> [TASK OBJECTIVE]: Find each line below that includes "zielony", then copy it.

__________

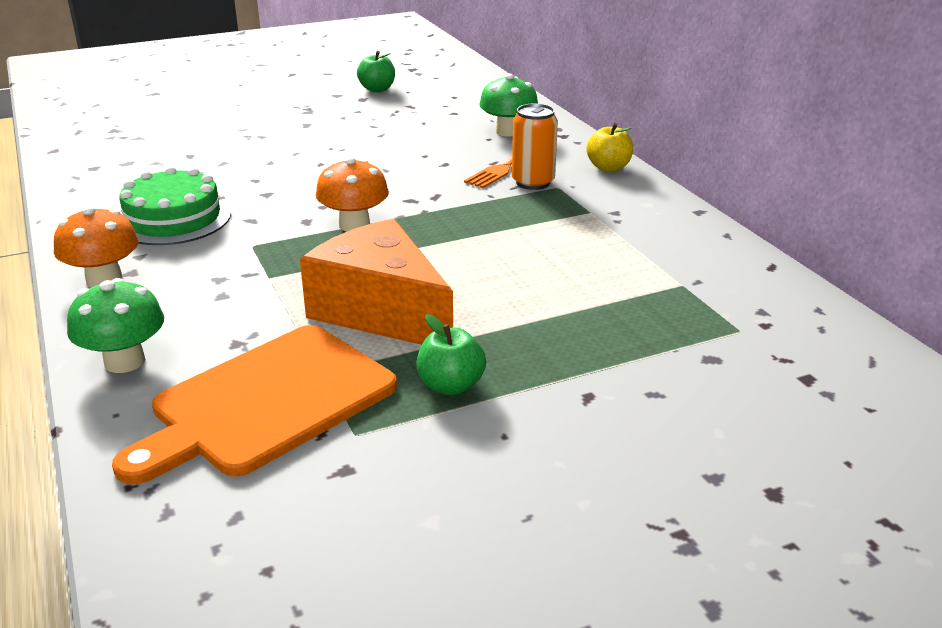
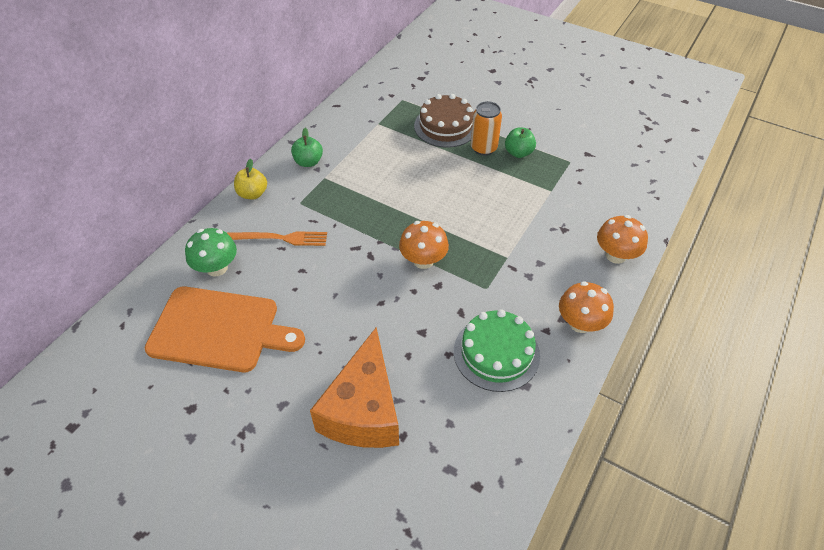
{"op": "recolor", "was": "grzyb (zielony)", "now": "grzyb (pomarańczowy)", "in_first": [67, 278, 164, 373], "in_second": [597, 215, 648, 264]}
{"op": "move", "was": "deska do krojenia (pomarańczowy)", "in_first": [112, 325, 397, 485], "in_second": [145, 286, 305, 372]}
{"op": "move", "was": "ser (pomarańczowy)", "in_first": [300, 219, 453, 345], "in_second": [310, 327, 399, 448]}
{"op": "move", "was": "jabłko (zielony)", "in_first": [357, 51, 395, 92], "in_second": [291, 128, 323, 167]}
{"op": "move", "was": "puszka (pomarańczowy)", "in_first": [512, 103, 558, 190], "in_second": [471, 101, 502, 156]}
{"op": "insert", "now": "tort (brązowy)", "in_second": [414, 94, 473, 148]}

__________

> [OUTPUT OF THE TASK]:
{"op": "recolor", "was": "grzyb (zielony)", "now": "grzyb (pomarańczowy)", "in_first": [67, 278, 164, 373], "in_second": [597, 215, 648, 264]}
{"op": "move", "was": "jabłko (zielony)", "in_first": [357, 51, 395, 92], "in_second": [291, 128, 323, 167]}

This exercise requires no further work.